> _Exercise directions_
Copy out once more, exactly, the line with "none -> black slope C6:D6 level 2 top C" and all the lines after it, up to the last line of the data.

> _Exercise data_
......

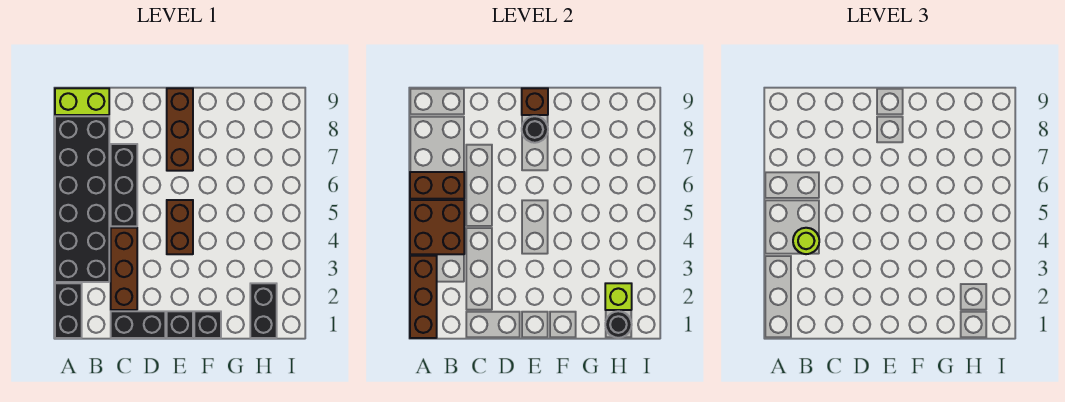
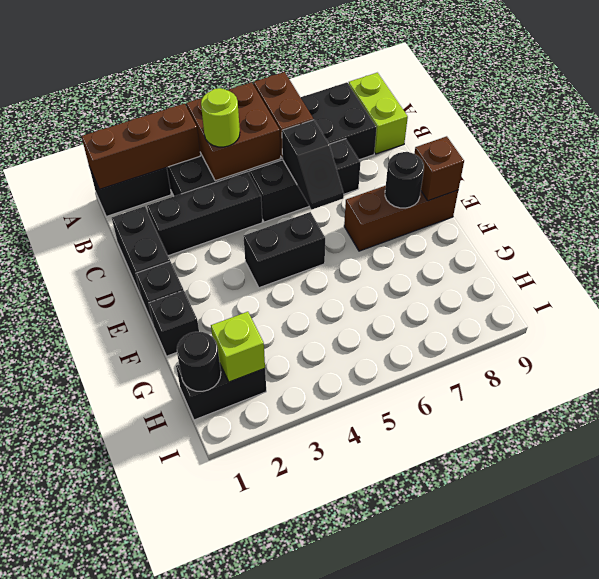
brown brick C2:C4 level 1 -> black brick C2:C4 level 1
none -> black slope C6:D6 level 2 top C
brown brick E4:E5 level 1 -> black brick E4:E5 level 1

......

> _Task output_
none -> black slope C6:D6 level 2 top C
brown brick E4:E5 level 1 -> black brick E4:E5 level 1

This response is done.